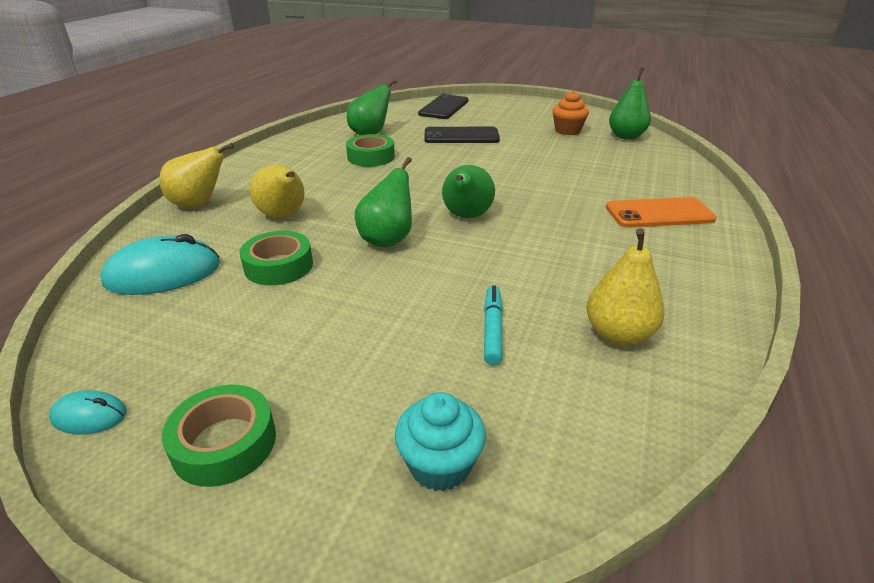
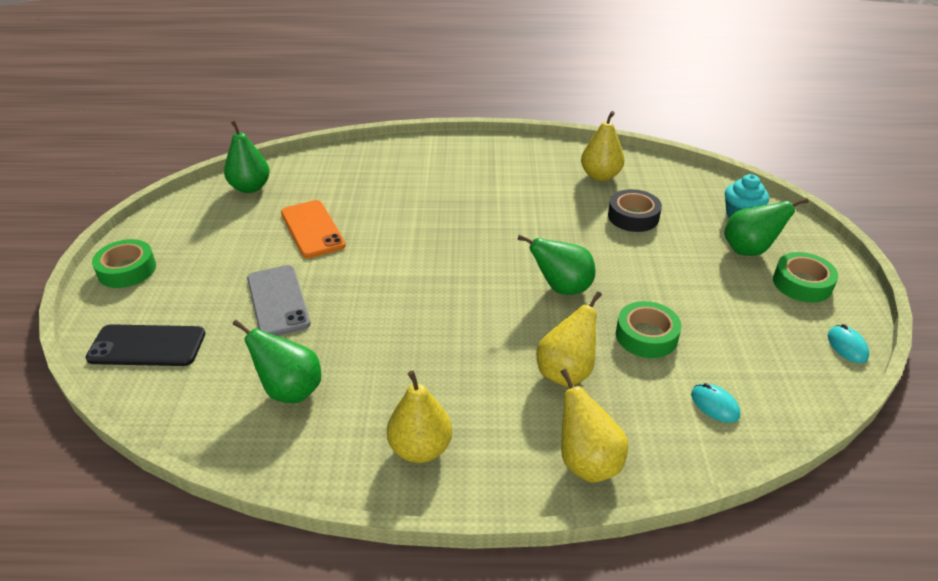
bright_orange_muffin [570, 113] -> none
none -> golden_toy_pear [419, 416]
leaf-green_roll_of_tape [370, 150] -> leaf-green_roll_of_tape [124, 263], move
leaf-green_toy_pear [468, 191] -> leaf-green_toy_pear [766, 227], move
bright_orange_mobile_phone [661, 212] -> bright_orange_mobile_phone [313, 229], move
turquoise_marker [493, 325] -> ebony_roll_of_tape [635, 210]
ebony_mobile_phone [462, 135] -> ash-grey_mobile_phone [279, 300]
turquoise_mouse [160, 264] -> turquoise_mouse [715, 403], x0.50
════════════════
— Exercise objective —
Where the line containing "leaf-green_toy_pear [468, 191]" appears in the records above, begin copying and continue through the last line; copy each line exactly and include no others.

— Result of the exercise —
leaf-green_toy_pear [468, 191] -> leaf-green_toy_pear [766, 227], move
bright_orange_mobile_phone [661, 212] -> bright_orange_mobile_phone [313, 229], move
turquoise_marker [493, 325] -> ebony_roll_of_tape [635, 210]
ebony_mobile_phone [462, 135] -> ash-grey_mobile_phone [279, 300]
turquoise_mouse [160, 264] -> turquoise_mouse [715, 403], x0.50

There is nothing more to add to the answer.